Given records =
^^^^
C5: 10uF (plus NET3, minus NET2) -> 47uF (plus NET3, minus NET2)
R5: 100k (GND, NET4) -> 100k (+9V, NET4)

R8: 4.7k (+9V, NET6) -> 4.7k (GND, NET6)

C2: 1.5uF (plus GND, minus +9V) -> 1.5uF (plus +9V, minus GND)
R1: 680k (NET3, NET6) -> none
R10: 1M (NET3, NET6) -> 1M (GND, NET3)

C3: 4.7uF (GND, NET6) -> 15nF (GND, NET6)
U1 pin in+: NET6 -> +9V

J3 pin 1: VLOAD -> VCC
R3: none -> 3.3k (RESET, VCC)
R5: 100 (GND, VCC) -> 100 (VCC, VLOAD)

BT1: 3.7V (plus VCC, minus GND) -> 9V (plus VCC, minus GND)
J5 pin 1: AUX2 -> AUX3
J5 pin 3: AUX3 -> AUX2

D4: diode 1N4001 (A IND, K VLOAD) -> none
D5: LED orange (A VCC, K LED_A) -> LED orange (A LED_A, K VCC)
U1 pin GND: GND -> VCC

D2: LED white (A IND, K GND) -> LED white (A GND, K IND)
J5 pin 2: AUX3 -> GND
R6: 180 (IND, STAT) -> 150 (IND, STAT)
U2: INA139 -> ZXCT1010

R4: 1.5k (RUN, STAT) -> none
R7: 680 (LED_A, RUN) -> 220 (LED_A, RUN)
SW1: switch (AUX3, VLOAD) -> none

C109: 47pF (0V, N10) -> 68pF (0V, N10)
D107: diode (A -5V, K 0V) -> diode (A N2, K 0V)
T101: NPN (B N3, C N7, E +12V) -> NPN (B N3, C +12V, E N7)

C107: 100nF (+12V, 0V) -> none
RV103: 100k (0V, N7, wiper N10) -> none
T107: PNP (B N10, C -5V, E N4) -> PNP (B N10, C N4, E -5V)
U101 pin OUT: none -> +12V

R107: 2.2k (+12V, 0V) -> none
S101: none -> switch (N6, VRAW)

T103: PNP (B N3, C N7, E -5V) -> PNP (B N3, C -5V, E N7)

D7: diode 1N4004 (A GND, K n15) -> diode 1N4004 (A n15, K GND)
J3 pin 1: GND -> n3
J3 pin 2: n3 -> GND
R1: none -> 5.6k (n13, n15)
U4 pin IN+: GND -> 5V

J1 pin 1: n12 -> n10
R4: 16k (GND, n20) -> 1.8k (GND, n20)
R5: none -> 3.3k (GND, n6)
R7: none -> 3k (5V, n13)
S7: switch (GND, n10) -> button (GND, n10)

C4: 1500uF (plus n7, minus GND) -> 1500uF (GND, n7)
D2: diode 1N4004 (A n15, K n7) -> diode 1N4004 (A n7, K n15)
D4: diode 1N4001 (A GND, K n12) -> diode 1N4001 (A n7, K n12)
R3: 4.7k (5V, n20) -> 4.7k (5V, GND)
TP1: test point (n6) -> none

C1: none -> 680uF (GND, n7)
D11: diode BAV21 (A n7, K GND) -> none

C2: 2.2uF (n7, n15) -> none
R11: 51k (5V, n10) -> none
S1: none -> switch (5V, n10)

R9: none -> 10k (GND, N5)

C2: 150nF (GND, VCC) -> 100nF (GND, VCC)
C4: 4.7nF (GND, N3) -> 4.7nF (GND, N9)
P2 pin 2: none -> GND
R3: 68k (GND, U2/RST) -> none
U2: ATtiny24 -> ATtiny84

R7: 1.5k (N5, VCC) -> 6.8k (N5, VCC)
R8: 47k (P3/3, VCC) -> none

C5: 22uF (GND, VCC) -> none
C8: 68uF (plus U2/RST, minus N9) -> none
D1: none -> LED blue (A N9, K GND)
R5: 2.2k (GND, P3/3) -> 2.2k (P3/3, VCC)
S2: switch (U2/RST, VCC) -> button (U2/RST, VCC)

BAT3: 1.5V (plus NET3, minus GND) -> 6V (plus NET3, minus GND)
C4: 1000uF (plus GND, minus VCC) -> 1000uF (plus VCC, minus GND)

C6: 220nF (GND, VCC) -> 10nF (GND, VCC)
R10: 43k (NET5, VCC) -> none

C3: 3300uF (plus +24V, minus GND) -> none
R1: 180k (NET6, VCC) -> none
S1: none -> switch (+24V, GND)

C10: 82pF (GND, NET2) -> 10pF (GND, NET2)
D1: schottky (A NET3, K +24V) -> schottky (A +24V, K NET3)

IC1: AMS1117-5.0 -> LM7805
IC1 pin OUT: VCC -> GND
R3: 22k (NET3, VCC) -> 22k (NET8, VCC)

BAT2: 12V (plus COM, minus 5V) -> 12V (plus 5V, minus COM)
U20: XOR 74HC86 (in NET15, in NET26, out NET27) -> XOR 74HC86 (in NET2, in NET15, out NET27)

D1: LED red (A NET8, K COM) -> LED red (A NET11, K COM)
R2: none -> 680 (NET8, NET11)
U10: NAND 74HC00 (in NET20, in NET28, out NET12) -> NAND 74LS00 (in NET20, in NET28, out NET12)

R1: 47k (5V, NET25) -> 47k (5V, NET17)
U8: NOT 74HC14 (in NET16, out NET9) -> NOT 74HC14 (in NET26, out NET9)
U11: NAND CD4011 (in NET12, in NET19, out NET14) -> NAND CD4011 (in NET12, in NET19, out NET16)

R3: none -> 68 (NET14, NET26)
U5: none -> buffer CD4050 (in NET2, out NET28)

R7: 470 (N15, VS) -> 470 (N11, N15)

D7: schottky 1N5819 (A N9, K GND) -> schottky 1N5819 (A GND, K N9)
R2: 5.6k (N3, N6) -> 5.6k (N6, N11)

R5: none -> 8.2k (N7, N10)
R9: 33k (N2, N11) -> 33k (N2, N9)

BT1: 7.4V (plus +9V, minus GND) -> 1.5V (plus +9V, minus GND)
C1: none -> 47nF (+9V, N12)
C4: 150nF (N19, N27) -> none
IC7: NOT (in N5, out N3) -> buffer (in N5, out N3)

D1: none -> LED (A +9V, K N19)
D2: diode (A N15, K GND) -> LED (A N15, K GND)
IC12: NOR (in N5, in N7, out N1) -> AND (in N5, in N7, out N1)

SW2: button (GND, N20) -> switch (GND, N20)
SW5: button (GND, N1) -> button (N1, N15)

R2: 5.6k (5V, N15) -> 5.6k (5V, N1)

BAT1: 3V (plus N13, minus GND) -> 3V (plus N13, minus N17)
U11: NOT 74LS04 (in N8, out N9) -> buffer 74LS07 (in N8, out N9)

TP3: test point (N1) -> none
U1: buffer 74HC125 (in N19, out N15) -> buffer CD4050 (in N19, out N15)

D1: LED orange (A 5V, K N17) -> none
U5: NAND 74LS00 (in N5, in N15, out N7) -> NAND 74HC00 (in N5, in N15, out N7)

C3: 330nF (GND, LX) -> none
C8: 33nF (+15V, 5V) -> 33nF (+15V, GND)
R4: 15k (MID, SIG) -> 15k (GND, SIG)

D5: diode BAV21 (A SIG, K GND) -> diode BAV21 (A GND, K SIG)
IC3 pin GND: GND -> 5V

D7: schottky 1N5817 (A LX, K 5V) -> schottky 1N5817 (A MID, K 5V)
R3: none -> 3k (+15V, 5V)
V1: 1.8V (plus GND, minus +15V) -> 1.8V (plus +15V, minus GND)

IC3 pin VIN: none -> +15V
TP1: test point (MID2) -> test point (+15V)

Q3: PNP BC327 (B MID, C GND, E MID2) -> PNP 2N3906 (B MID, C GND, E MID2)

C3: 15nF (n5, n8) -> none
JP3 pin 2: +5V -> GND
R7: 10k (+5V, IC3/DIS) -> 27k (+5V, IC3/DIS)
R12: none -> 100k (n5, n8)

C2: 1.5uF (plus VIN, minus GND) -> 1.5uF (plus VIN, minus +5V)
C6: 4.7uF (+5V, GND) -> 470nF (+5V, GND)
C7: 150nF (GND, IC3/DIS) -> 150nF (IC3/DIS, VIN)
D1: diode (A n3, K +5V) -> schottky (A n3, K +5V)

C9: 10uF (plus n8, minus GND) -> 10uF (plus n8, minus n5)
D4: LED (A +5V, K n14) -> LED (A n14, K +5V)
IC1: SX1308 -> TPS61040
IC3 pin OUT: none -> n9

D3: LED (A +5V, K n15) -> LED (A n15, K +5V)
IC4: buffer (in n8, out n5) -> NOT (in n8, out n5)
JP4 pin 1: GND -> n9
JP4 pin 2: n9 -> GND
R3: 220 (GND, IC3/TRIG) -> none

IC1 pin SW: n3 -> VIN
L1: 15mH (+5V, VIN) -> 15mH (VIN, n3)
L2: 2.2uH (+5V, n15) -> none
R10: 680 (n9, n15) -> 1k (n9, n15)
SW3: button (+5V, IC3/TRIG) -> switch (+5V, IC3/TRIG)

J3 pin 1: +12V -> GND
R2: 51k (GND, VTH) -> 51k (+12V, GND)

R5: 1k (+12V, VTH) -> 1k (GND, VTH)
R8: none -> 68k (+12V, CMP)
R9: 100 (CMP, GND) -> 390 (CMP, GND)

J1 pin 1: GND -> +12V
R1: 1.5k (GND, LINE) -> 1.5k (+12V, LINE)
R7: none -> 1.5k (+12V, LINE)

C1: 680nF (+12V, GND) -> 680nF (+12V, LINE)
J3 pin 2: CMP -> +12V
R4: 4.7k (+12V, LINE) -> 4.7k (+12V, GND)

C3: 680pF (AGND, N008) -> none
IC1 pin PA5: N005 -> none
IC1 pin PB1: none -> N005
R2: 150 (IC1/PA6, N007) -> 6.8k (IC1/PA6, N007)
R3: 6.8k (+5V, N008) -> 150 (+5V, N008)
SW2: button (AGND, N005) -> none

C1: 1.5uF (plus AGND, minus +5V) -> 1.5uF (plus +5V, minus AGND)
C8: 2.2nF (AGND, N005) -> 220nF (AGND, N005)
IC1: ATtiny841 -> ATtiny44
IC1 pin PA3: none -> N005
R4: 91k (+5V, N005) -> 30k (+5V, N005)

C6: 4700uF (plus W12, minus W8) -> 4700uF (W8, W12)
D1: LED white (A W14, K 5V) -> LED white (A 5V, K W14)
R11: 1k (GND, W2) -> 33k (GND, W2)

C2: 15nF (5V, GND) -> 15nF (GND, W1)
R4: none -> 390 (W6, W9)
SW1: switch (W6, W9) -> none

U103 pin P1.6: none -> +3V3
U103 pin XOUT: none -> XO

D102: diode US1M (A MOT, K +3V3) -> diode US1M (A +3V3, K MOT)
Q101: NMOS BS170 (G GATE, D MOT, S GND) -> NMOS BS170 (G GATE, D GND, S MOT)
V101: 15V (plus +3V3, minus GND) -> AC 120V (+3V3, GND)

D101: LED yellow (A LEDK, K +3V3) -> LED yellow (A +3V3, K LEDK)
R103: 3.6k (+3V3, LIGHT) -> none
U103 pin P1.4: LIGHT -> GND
^^^^
Problem to work on = Only the lines above starting at the one containing "R2: 150 (IC1/PA6, N007)" and ending at the one containing "R4: none -> 390 (W6, W9)", both included, are to be returned, exactly as they read.

Exercise output =
R2: 150 (IC1/PA6, N007) -> 6.8k (IC1/PA6, N007)
R3: 6.8k (+5V, N008) -> 150 (+5V, N008)
SW2: button (AGND, N005) -> none

C1: 1.5uF (plus AGND, minus +5V) -> 1.5uF (plus +5V, minus AGND)
C8: 2.2nF (AGND, N005) -> 220nF (AGND, N005)
IC1: ATtiny841 -> ATtiny44
IC1 pin PA3: none -> N005
R4: 91k (+5V, N005) -> 30k (+5V, N005)

C6: 4700uF (plus W12, minus W8) -> 4700uF (W8, W12)
D1: LED white (A W14, K 5V) -> LED white (A 5V, K W14)
R11: 1k (GND, W2) -> 33k (GND, W2)

C2: 15nF (5V, GND) -> 15nF (GND, W1)
R4: none -> 390 (W6, W9)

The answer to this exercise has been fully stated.